BEGIN Records to use

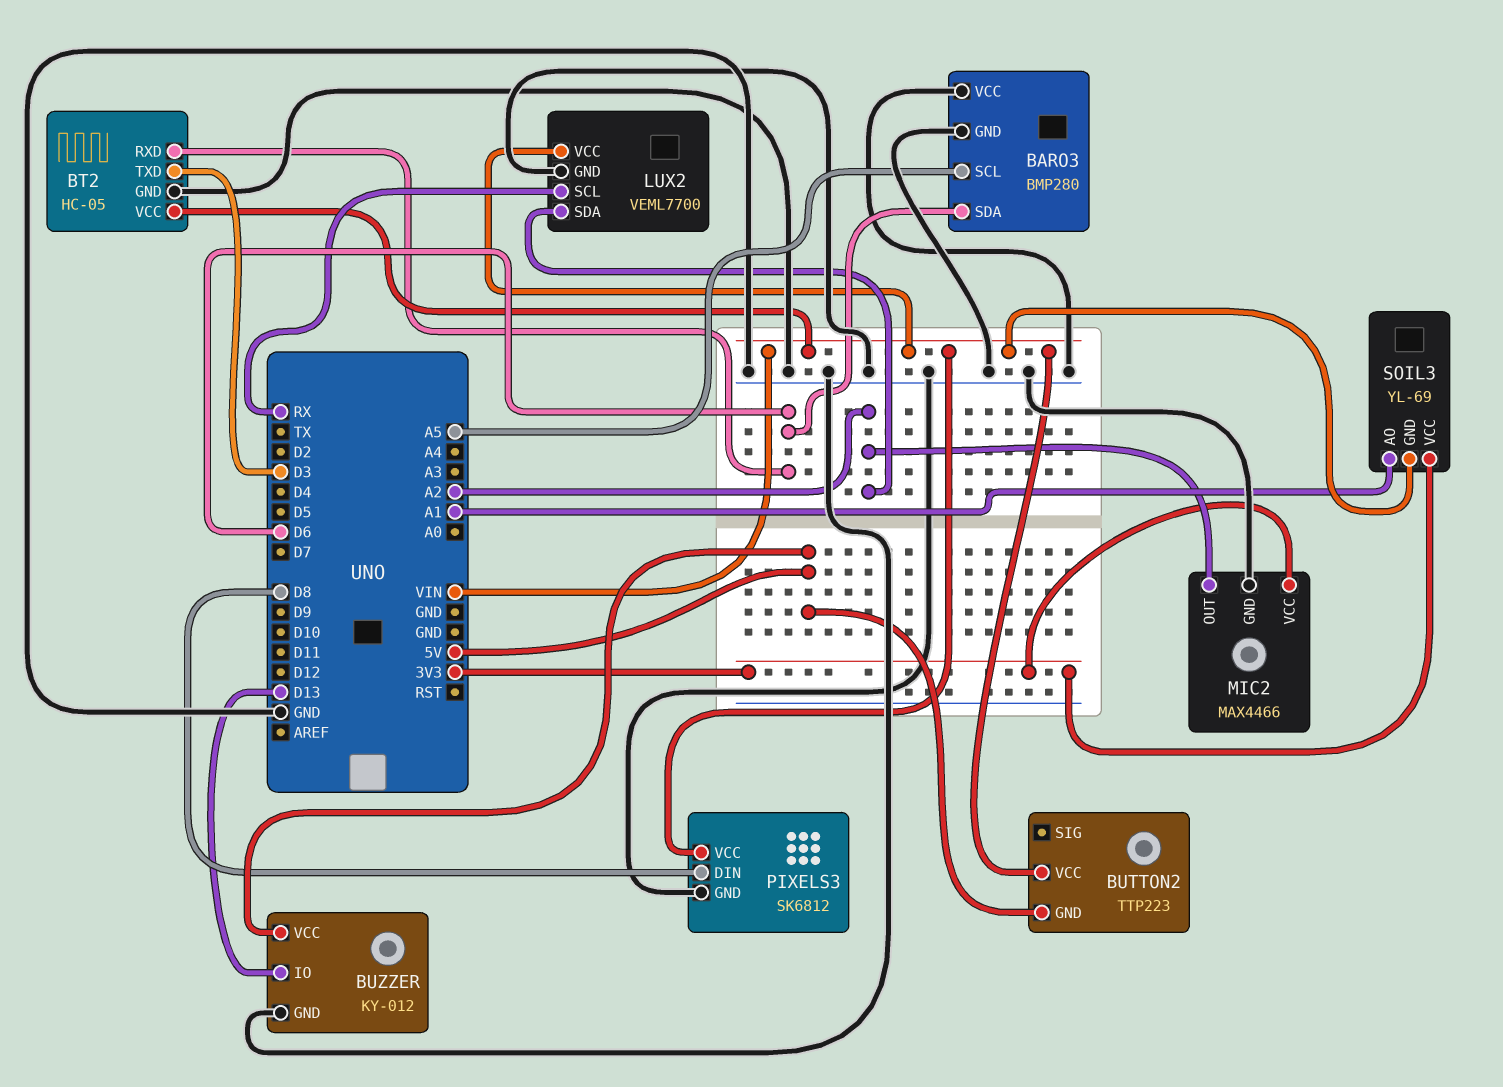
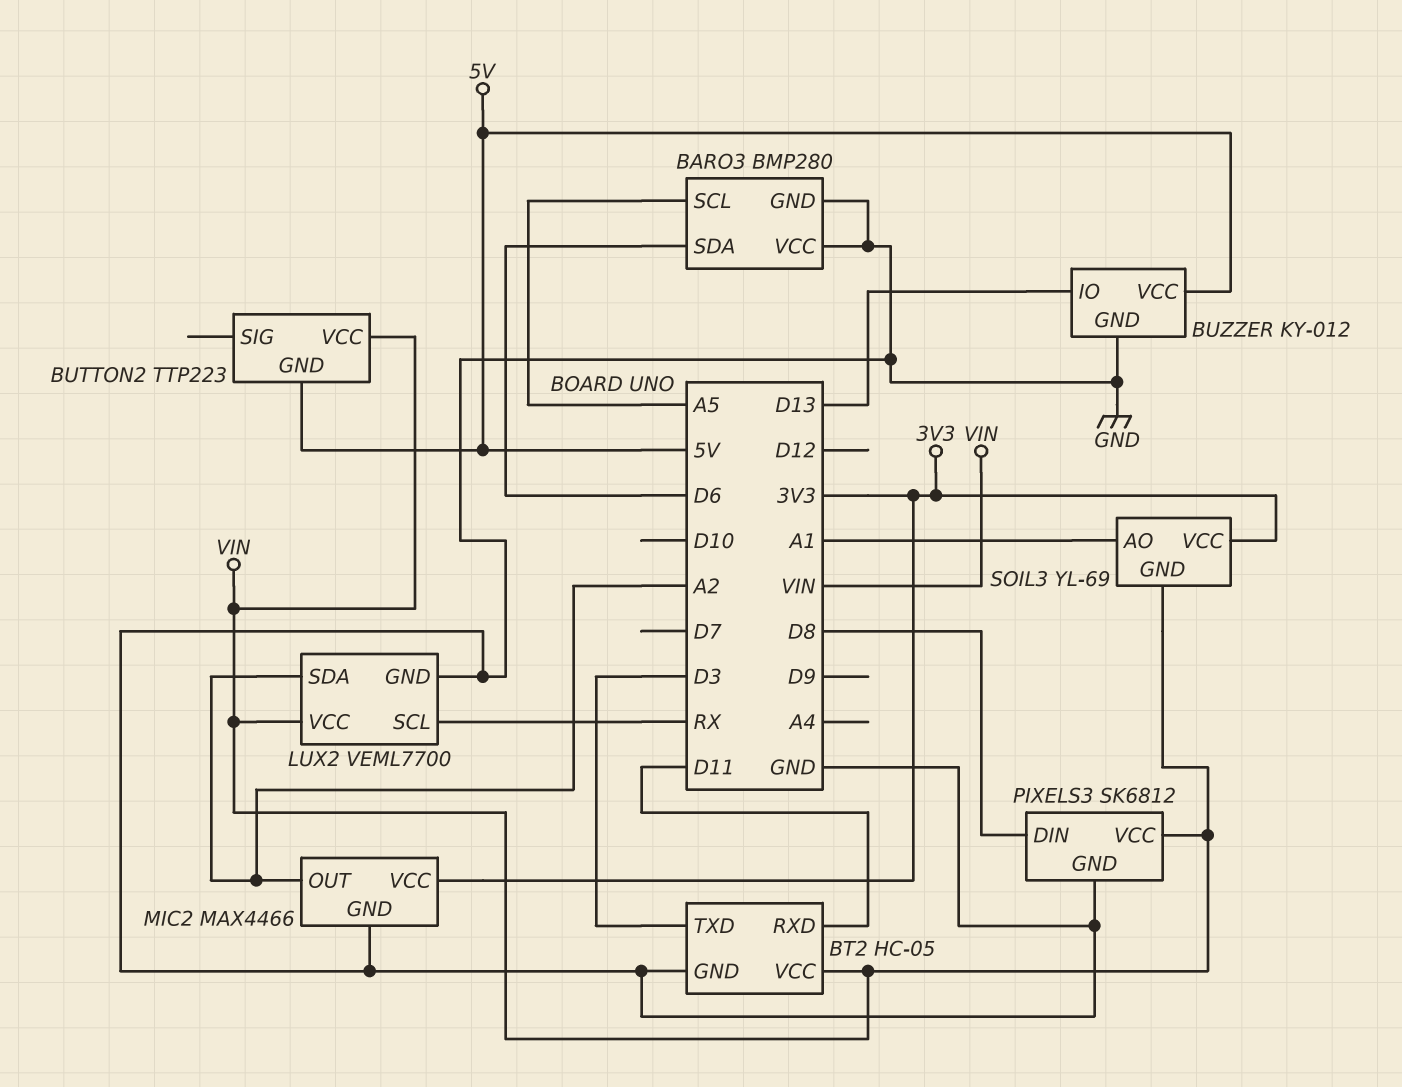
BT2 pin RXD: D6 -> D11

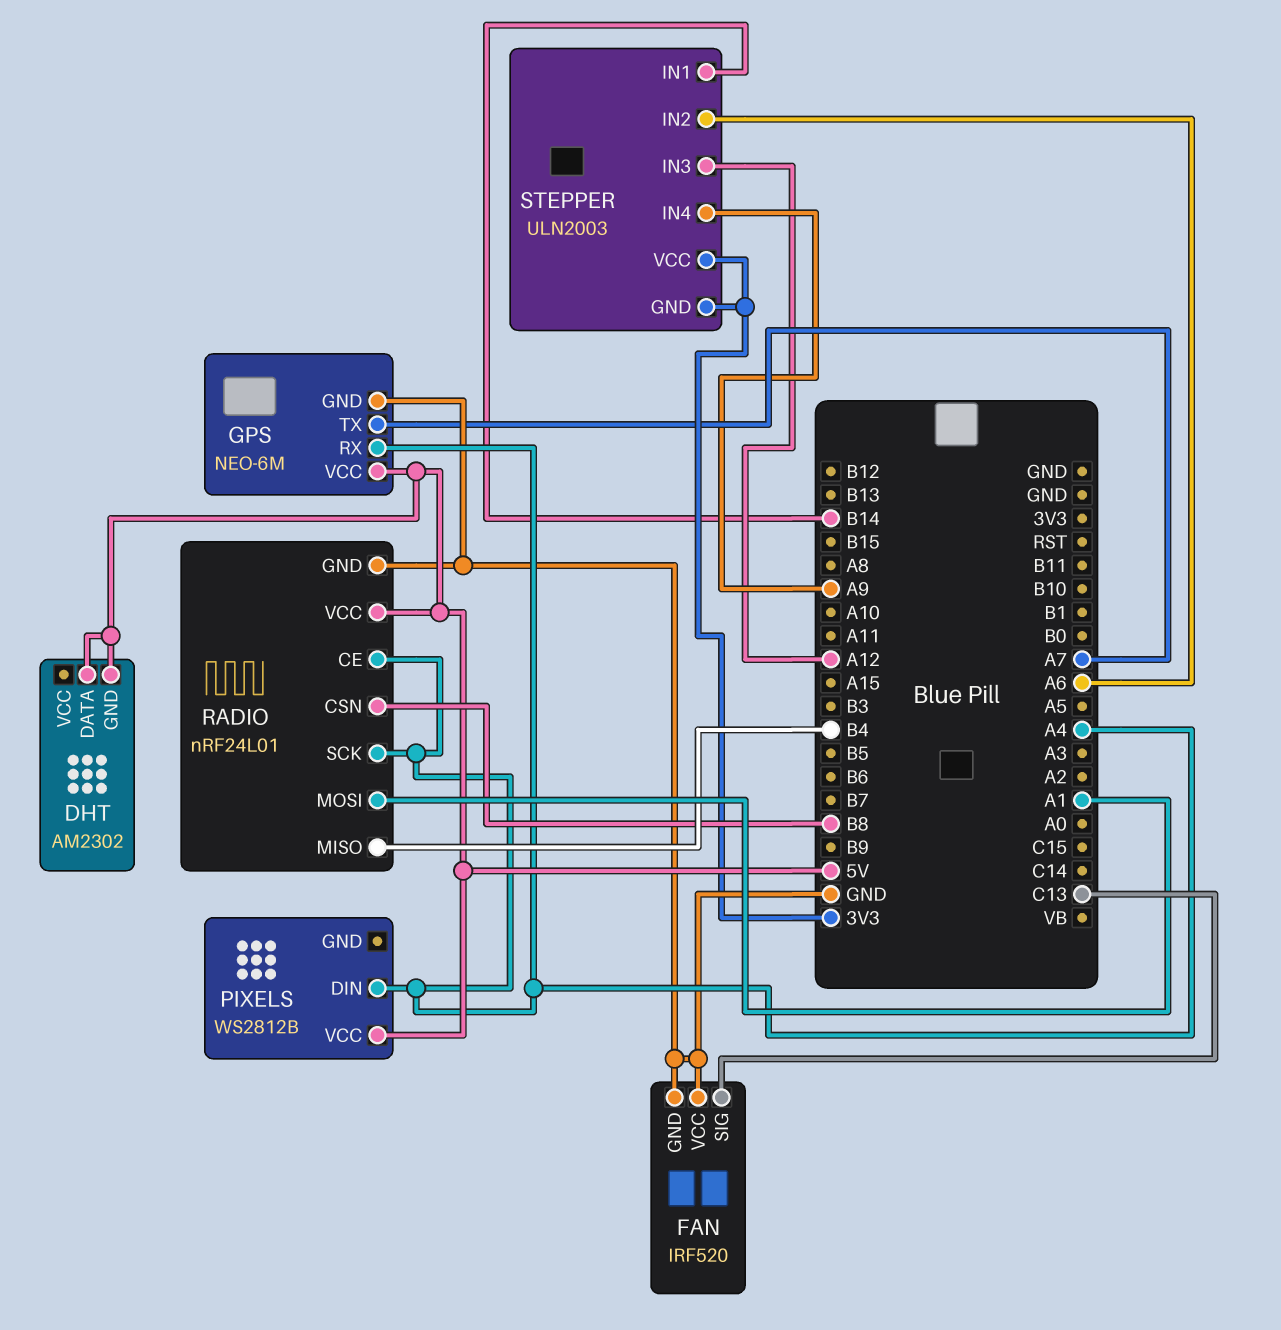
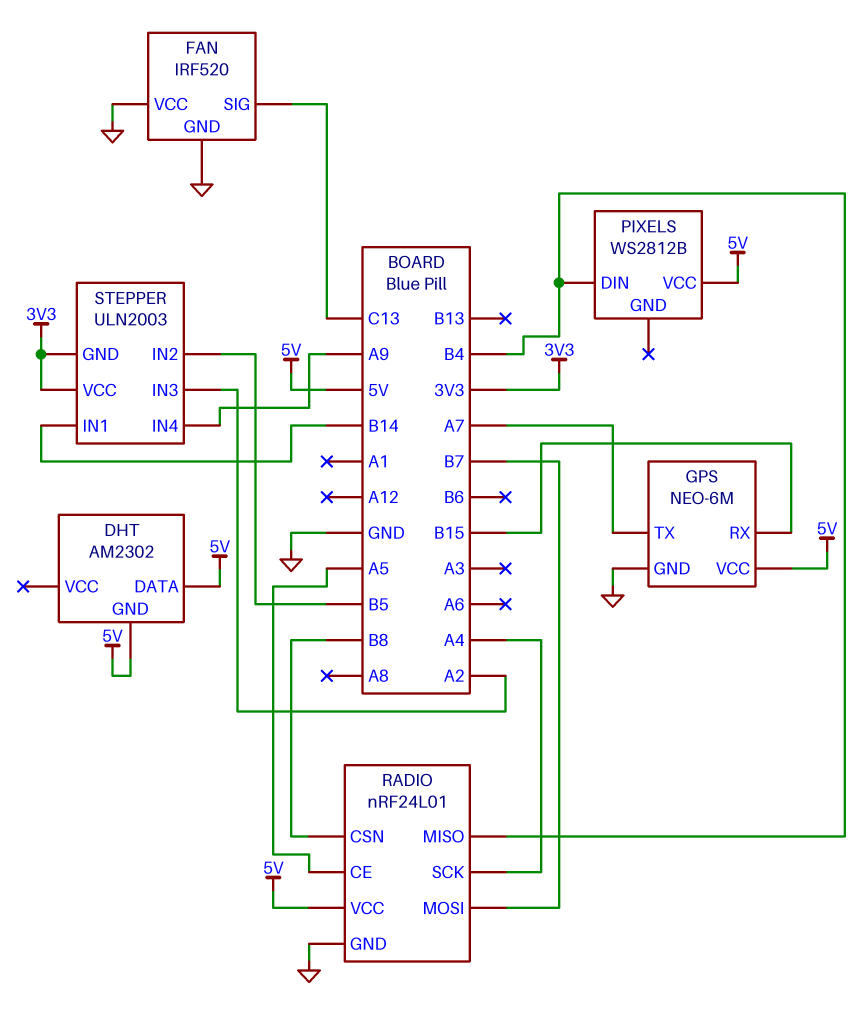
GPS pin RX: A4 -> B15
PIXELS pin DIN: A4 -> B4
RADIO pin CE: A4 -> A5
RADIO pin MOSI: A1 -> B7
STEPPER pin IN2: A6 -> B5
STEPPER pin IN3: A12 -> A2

END Records to use

Requirement: If a record holds a picture, leave the picture out and transcribe everything else exactly.

Exercise solution:
BT2 pin RXD: D6 -> D11

GPS pin RX: A4 -> B15
PIXELS pin DIN: A4 -> B4
RADIO pin CE: A4 -> A5
RADIO pin MOSI: A1 -> B7
STEPPER pin IN2: A6 -> B5
STEPPER pin IN3: A12 -> A2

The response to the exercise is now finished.